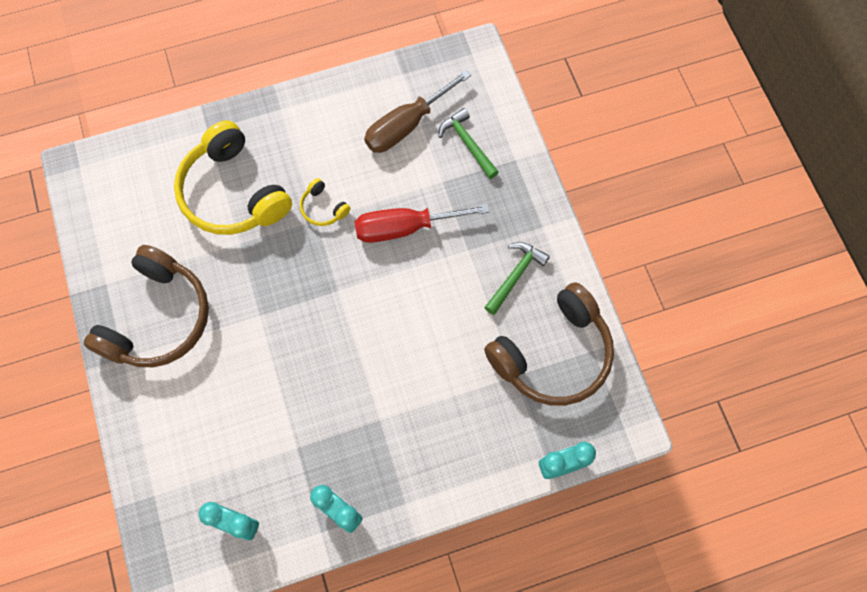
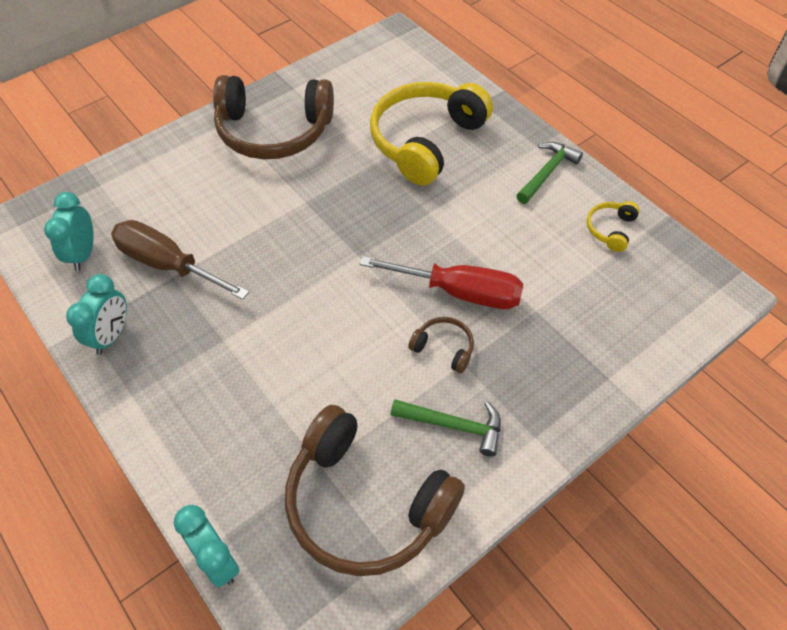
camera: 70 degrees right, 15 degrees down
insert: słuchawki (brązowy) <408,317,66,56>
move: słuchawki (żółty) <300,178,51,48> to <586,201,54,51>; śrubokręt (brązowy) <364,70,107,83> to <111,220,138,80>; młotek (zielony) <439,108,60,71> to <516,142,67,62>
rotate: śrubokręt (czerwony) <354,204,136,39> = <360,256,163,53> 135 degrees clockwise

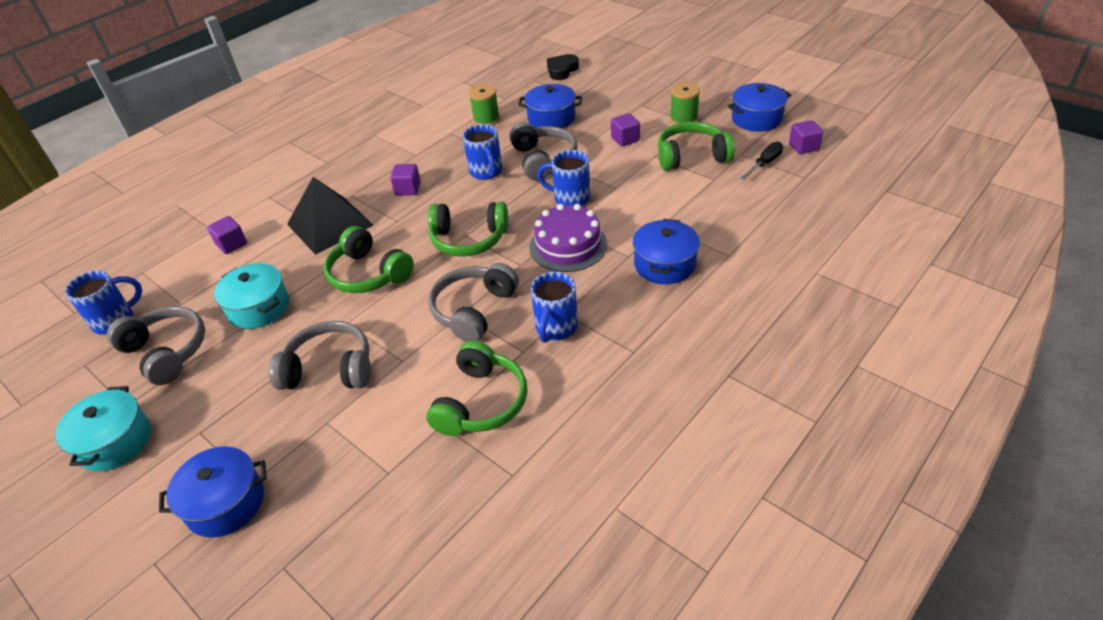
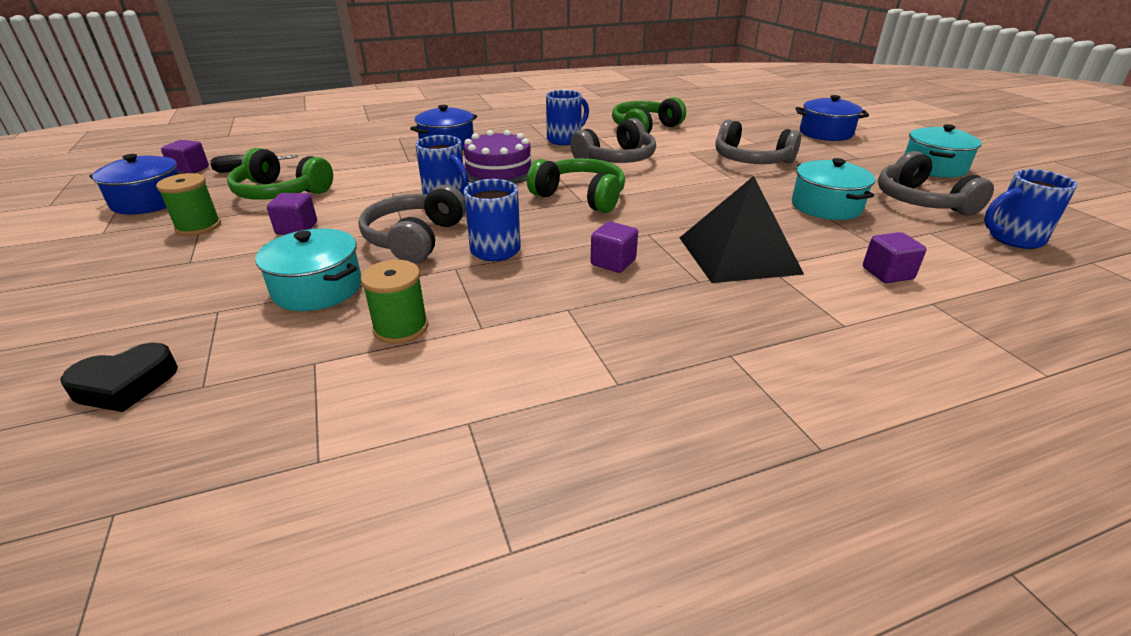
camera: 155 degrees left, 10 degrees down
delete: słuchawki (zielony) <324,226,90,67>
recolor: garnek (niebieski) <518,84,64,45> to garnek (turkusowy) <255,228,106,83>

★ ★ ★ ★ ★ ★ ★

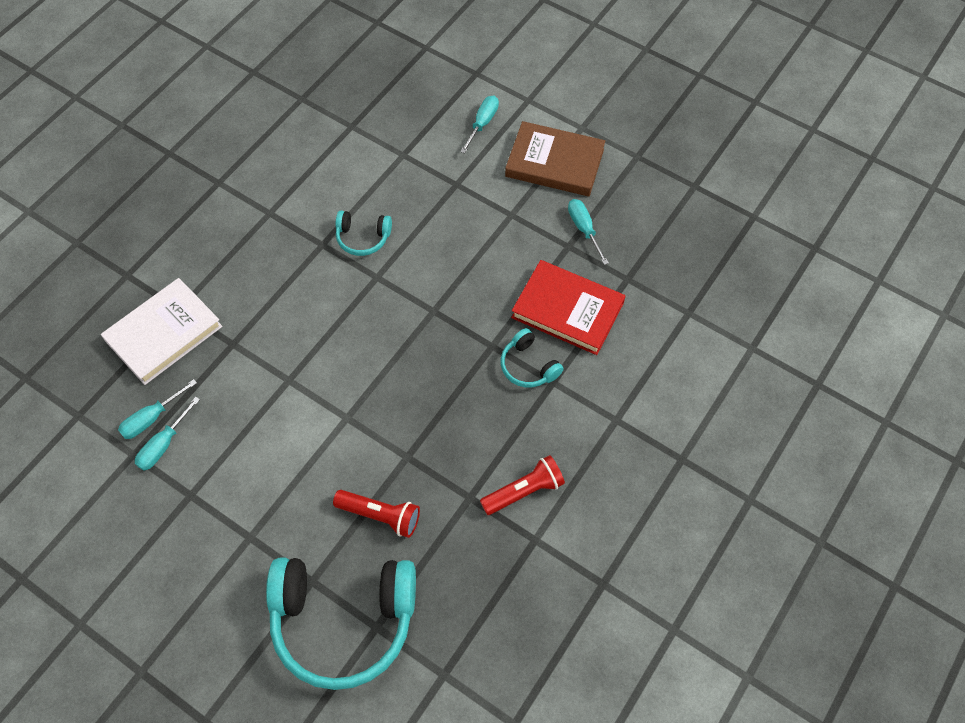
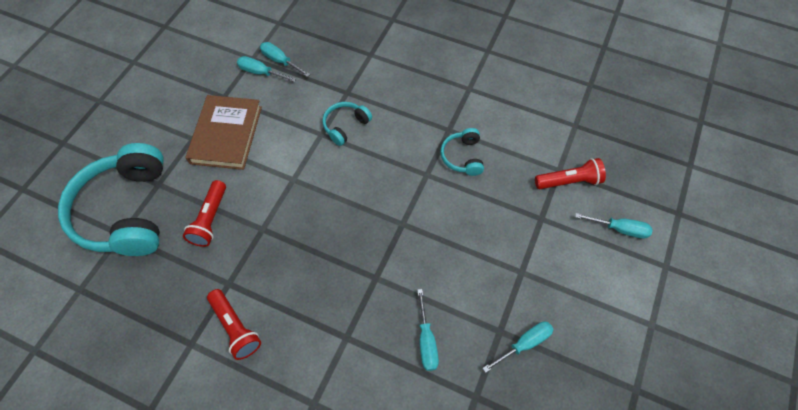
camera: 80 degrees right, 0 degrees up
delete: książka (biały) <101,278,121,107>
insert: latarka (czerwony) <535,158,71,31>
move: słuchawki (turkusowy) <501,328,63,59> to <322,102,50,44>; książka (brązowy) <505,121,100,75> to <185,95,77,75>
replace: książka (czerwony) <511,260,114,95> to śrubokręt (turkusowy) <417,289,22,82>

★ ★ ★ ★ ★ ★ ★

» WHAT THIS TASK INVOLVES: In the material above, transcribe exactly the lines beginning at the one with "camera: 70 degrees right, 15 degrees down" and ending at the one with "move: słuchawki (żółty)", both included.

» ANSWER TO THIS TASK:
camera: 70 degrees right, 15 degrees down
insert: słuchawki (brązowy) <408,317,66,56>
move: słuchawki (żółty) <300,178,51,48> to <586,201,54,51>; śrubokręt (brązowy) <364,70,107,83> to <111,220,138,80>; młotek (zielony) <439,108,60,71> to <516,142,67,62>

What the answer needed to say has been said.